BEGIN
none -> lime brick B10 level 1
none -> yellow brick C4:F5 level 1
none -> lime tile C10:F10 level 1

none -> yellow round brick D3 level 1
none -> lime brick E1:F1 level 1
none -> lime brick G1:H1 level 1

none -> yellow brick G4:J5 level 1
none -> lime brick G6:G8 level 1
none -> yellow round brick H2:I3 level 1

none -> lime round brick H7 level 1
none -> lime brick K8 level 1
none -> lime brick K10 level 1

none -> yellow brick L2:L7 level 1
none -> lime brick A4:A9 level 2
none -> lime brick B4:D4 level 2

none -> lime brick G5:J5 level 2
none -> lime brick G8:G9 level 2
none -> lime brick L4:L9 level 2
END
BEGIN
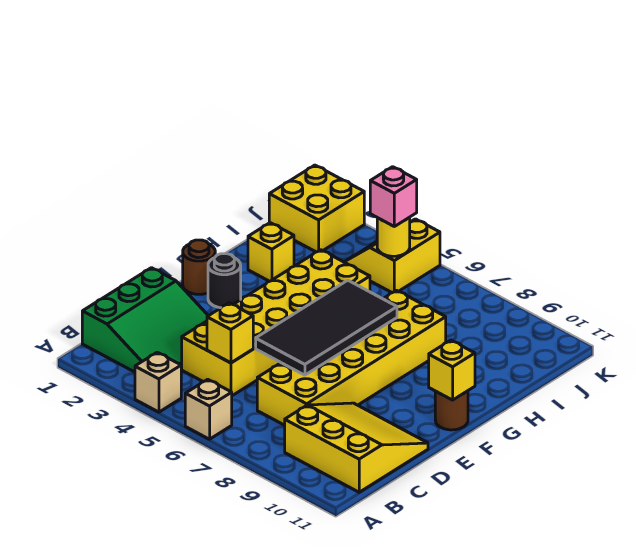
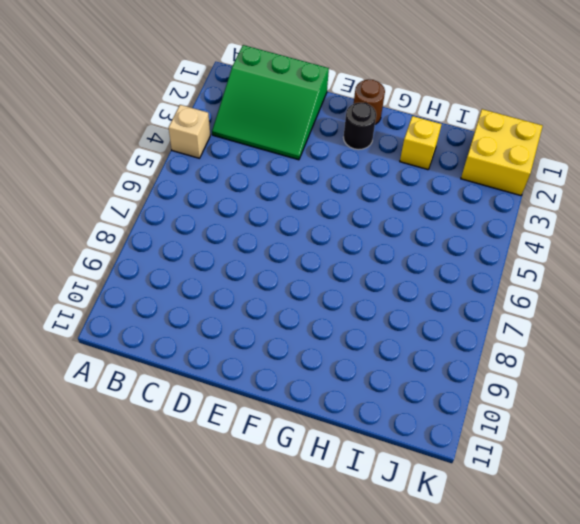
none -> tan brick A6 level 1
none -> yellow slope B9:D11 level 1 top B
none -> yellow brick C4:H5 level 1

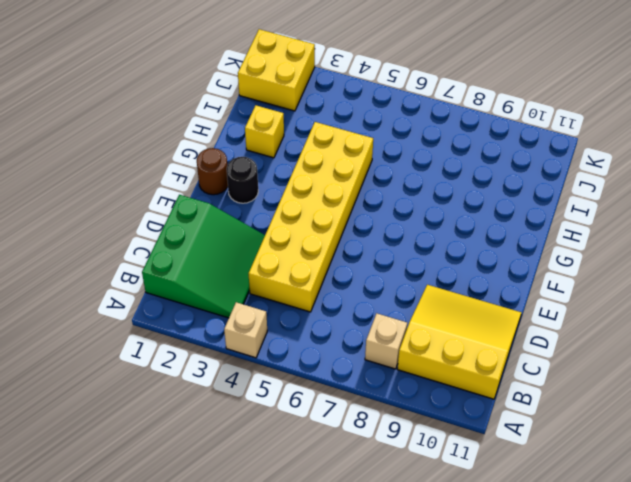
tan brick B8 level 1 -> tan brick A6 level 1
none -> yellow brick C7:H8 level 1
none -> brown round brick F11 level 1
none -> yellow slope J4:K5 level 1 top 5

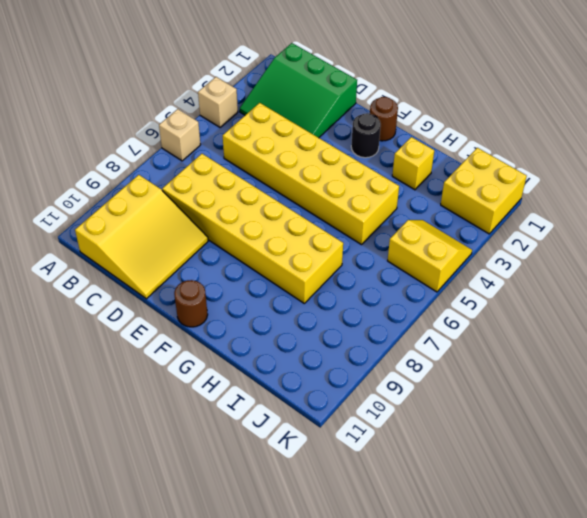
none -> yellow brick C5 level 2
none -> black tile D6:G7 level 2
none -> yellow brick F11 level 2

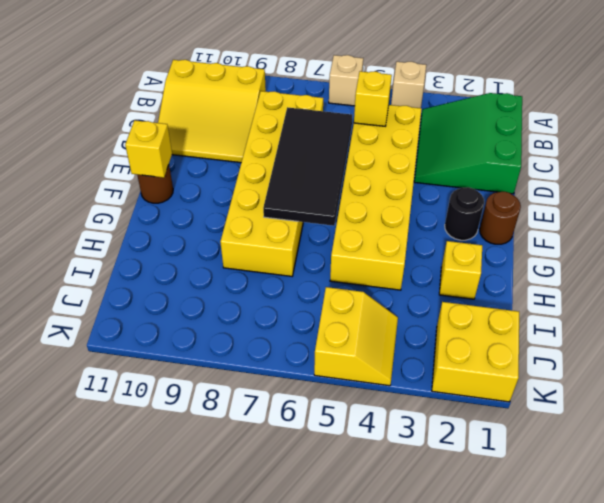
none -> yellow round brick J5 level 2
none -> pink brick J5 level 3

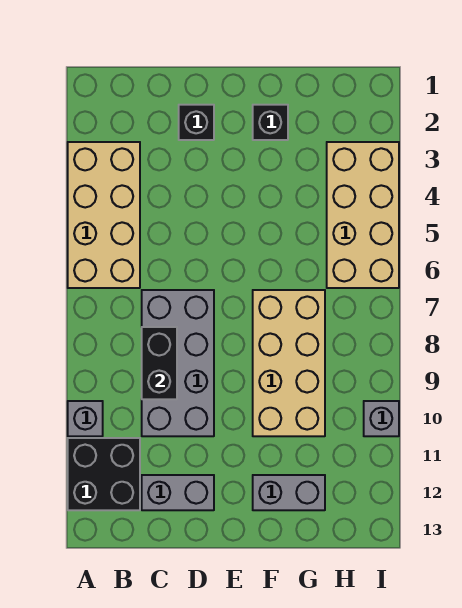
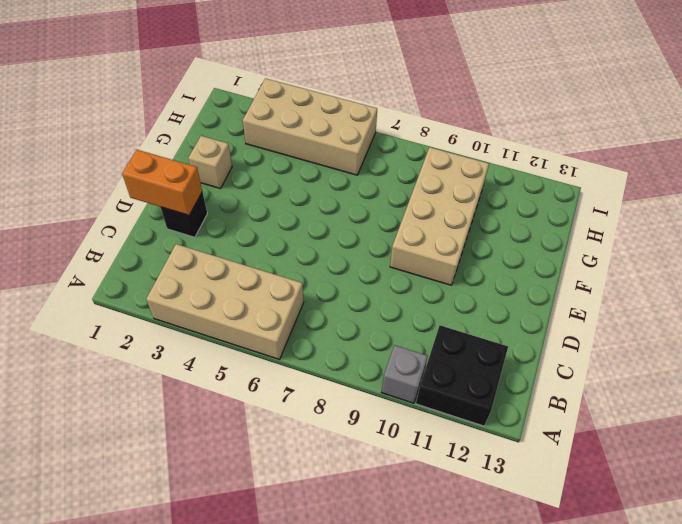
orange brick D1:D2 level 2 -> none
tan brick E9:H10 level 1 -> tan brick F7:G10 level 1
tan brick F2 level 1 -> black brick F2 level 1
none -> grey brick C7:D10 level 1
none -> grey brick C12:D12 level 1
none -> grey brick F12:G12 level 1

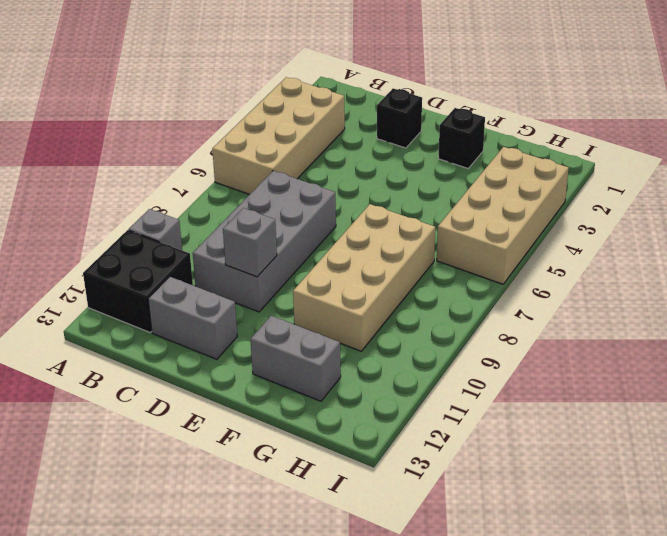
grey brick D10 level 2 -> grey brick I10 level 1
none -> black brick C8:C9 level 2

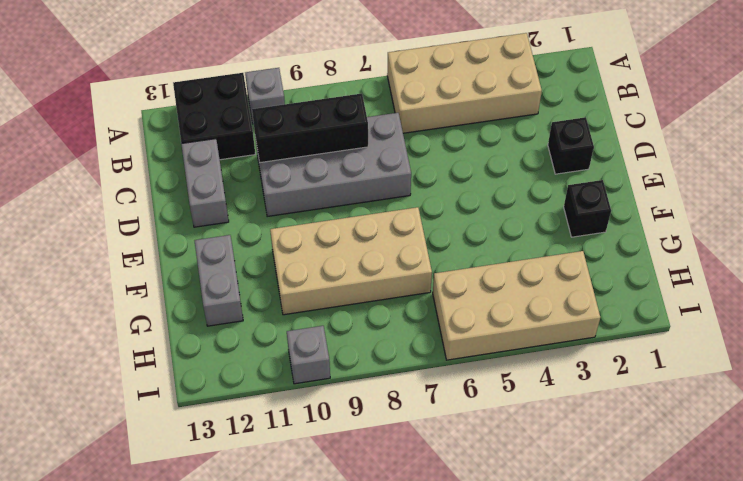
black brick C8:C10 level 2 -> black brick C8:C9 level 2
END
BEGIN
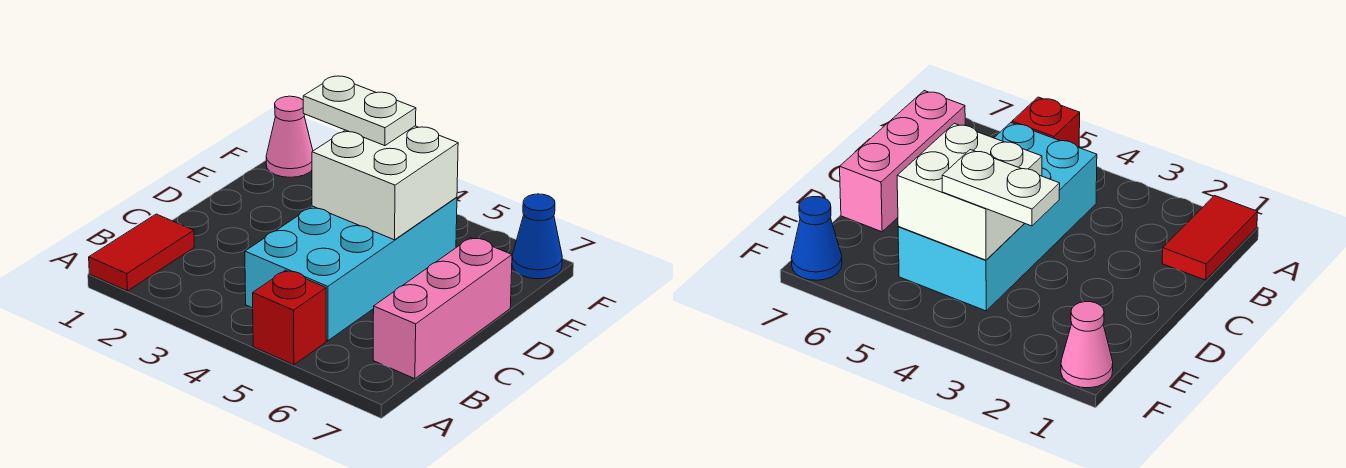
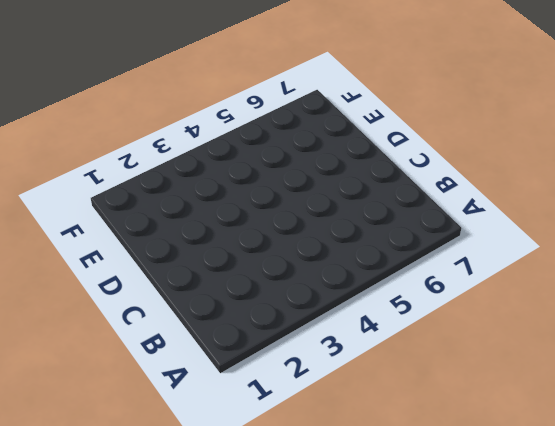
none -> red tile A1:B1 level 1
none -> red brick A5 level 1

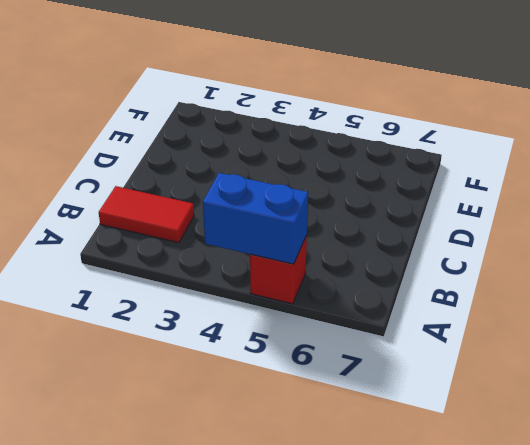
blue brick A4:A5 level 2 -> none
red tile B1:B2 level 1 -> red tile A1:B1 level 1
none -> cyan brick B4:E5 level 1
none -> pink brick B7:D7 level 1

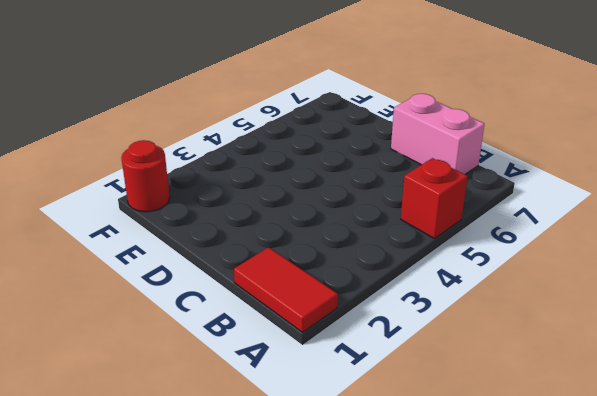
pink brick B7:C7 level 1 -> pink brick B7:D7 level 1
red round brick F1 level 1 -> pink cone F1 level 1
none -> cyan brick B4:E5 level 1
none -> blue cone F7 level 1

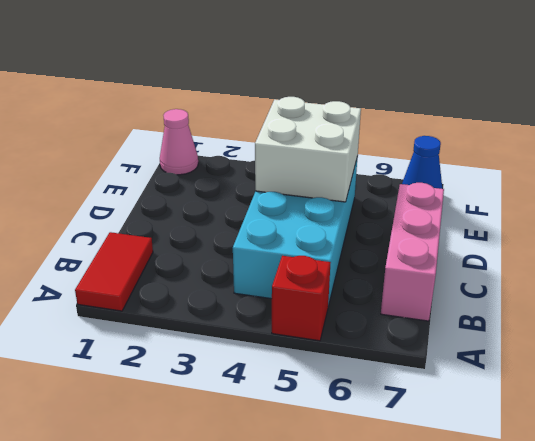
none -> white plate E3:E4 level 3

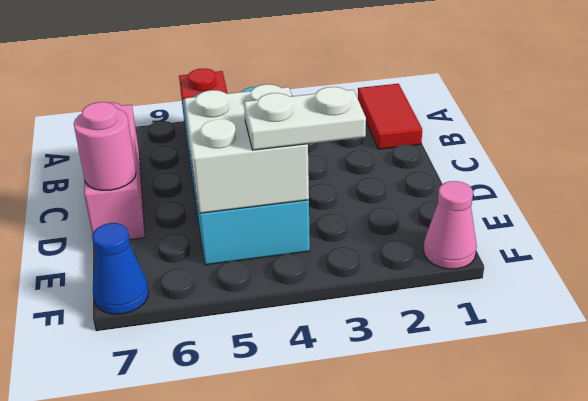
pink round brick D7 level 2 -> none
END
From the data above, output only the lines between the line containing "none -> yellow brick C4:F5 level 1" and the line containing "none -> lime brick L4:L9 level 2", inclusive, exactly as written.

none -> yellow brick C4:F5 level 1
none -> lime tile C10:F10 level 1

none -> yellow round brick D3 level 1
none -> lime brick E1:F1 level 1
none -> lime brick G1:H1 level 1

none -> yellow brick G4:J5 level 1
none -> lime brick G6:G8 level 1
none -> yellow round brick H2:I3 level 1

none -> lime round brick H7 level 1
none -> lime brick K8 level 1
none -> lime brick K10 level 1

none -> yellow brick L2:L7 level 1
none -> lime brick A4:A9 level 2
none -> lime brick B4:D4 level 2

none -> lime brick G5:J5 level 2
none -> lime brick G8:G9 level 2
none -> lime brick L4:L9 level 2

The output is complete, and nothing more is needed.